▶ [Task statement] In the entries that follow, the line with "kapsułka (biały) |" opens the range and the line with "45 degrees clockwise |" closes it; repeat that range exactly, both lines included.

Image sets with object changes
§

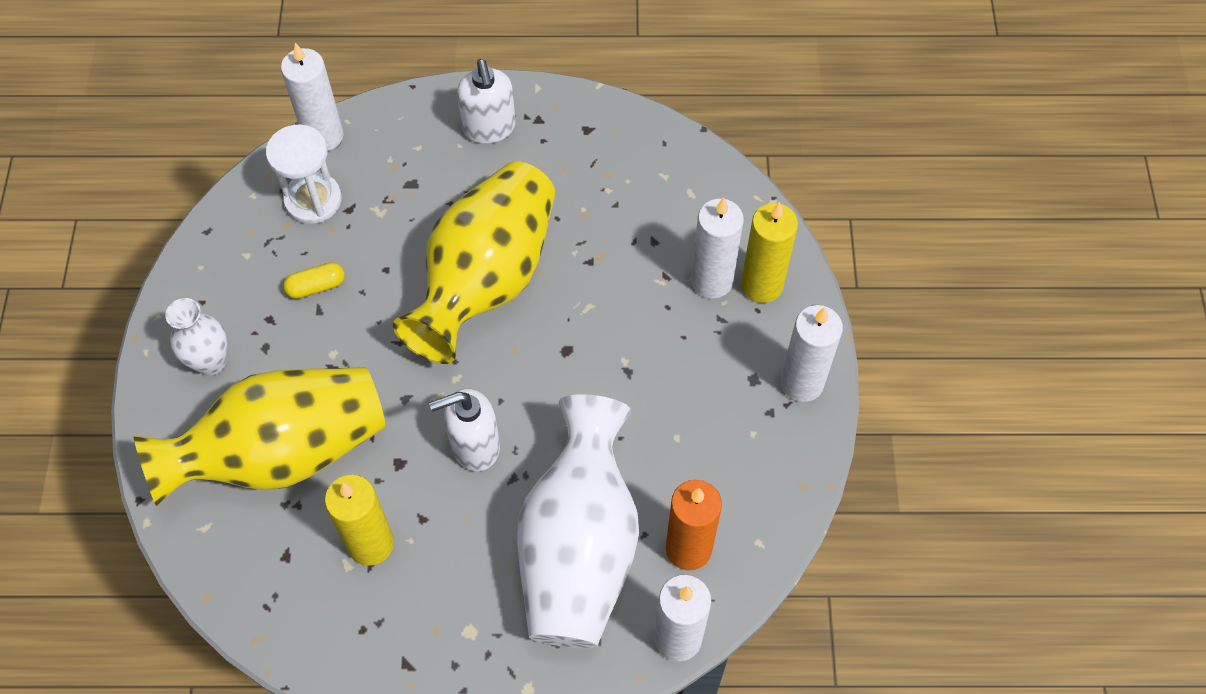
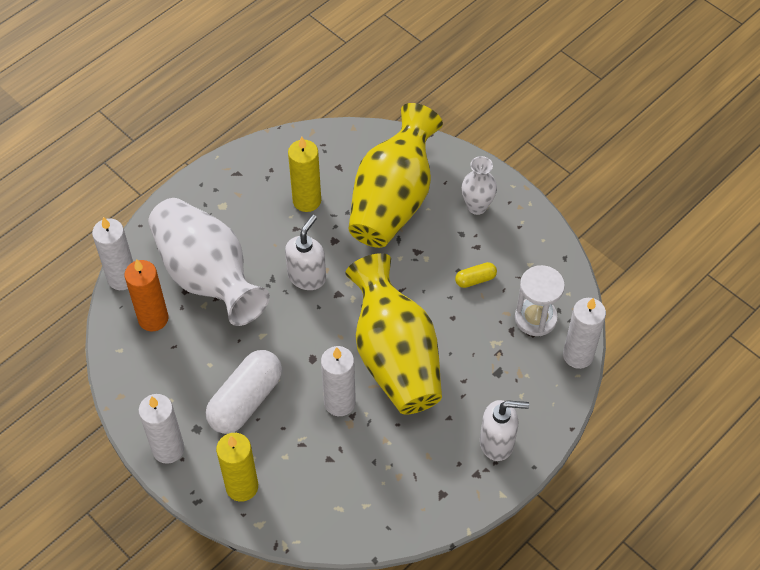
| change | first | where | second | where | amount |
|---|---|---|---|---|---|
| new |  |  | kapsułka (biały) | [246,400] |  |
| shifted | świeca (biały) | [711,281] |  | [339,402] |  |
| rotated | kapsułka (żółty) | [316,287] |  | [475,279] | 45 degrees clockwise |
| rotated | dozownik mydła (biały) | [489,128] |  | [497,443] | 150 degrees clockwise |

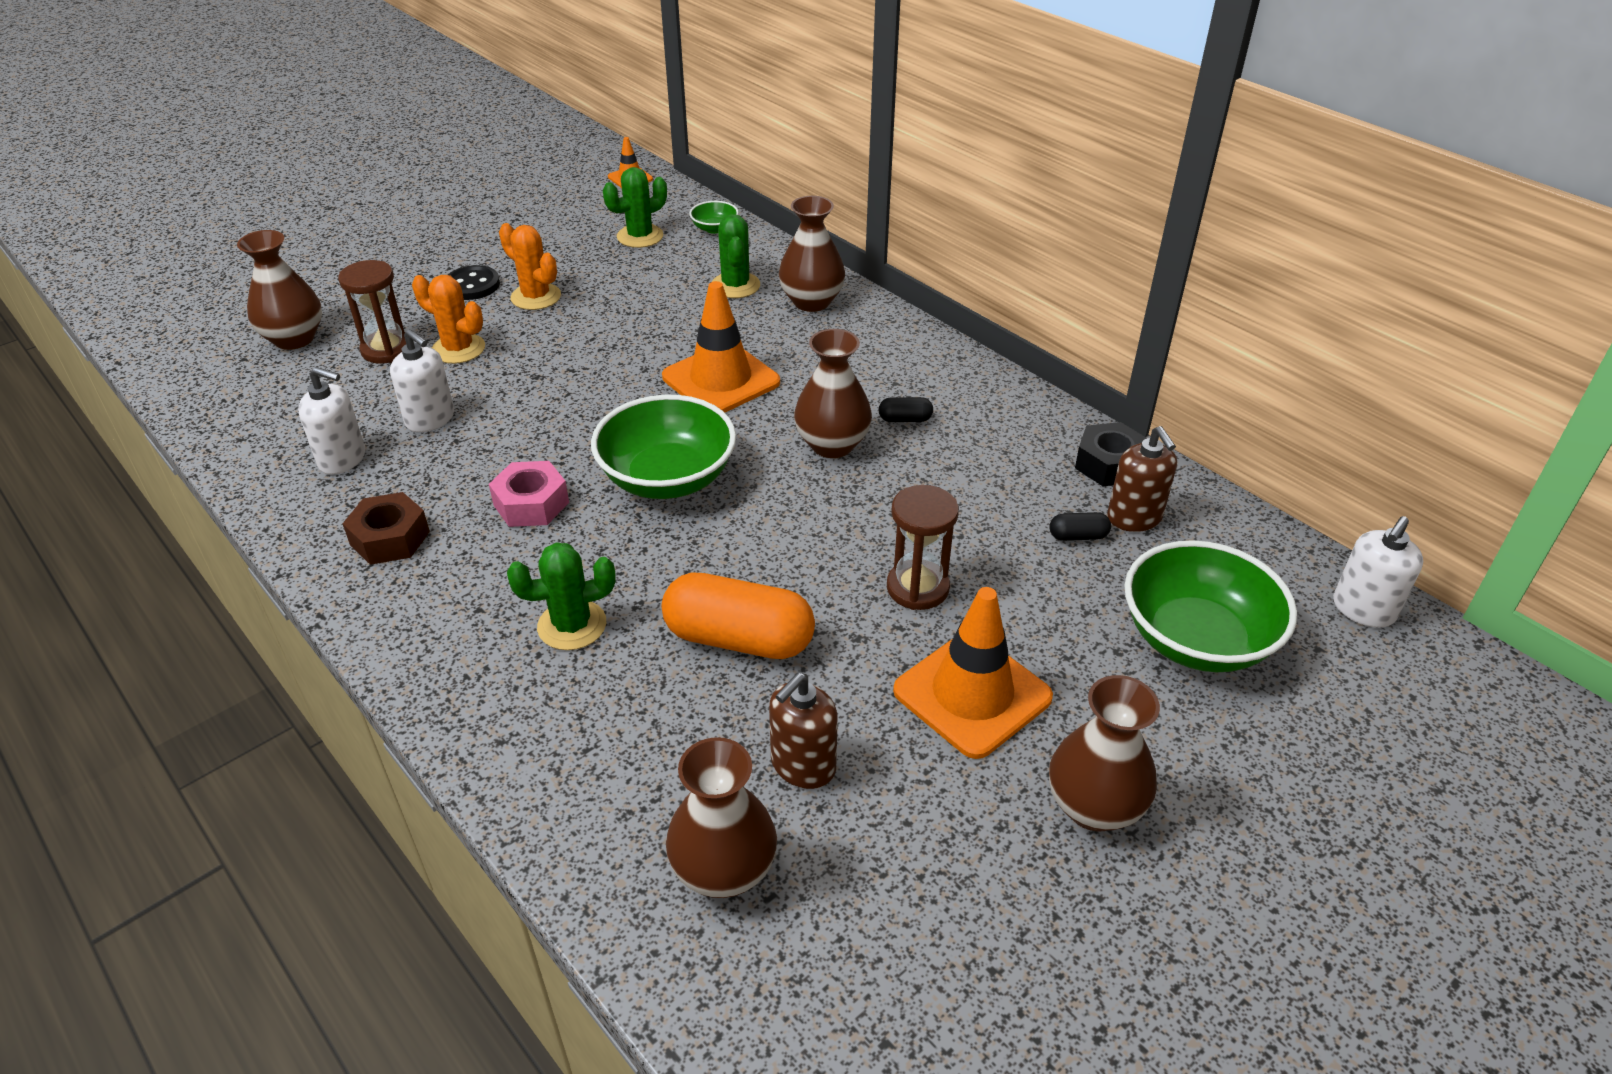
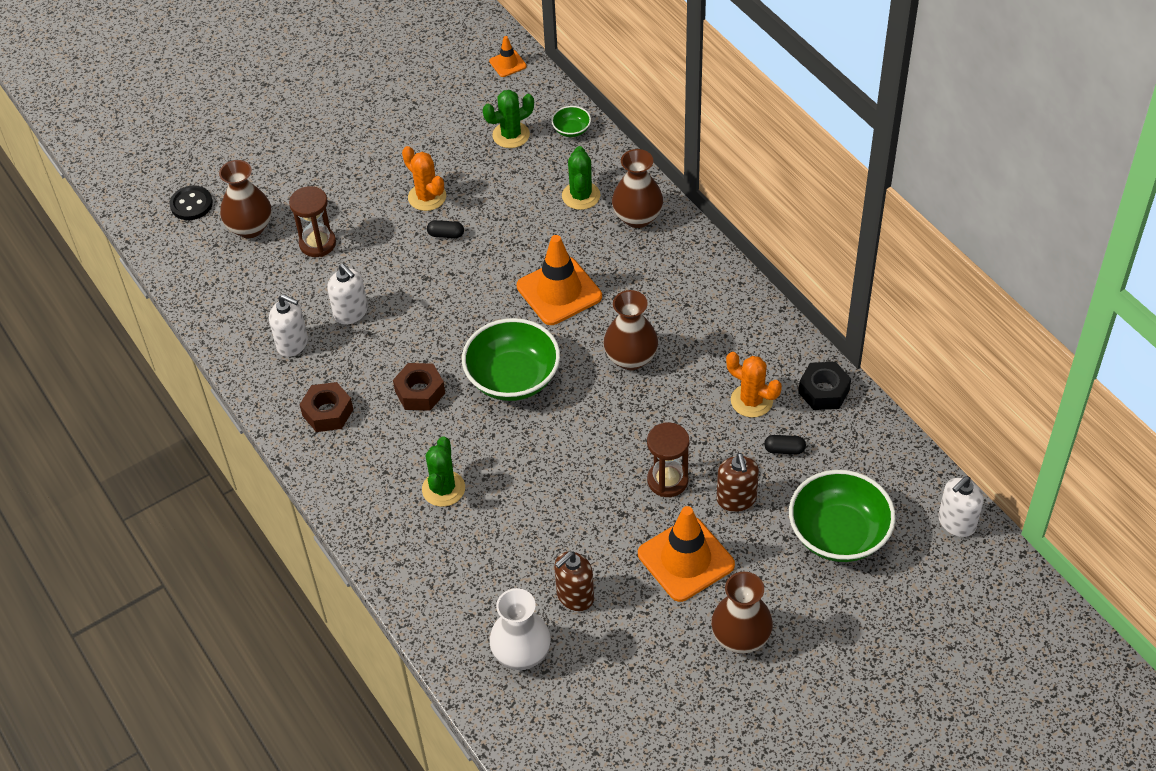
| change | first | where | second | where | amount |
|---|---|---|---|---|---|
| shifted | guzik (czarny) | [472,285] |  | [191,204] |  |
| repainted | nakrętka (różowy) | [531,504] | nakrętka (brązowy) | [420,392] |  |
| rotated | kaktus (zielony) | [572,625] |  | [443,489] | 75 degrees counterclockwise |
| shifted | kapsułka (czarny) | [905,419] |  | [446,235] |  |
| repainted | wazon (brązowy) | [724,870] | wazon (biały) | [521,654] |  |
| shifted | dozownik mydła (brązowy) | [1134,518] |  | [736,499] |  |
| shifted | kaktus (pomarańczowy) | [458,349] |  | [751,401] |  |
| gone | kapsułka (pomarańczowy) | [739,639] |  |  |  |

§

▶ [Task output]
| new |  |  | kapsułka (biały) | [246,400] |  |
| shifted | świeca (biały) | [711,281] |  | [339,402] |  |
| rotated | kapsułka (żółty) | [316,287] |  | [475,279] | 45 degrees clockwise |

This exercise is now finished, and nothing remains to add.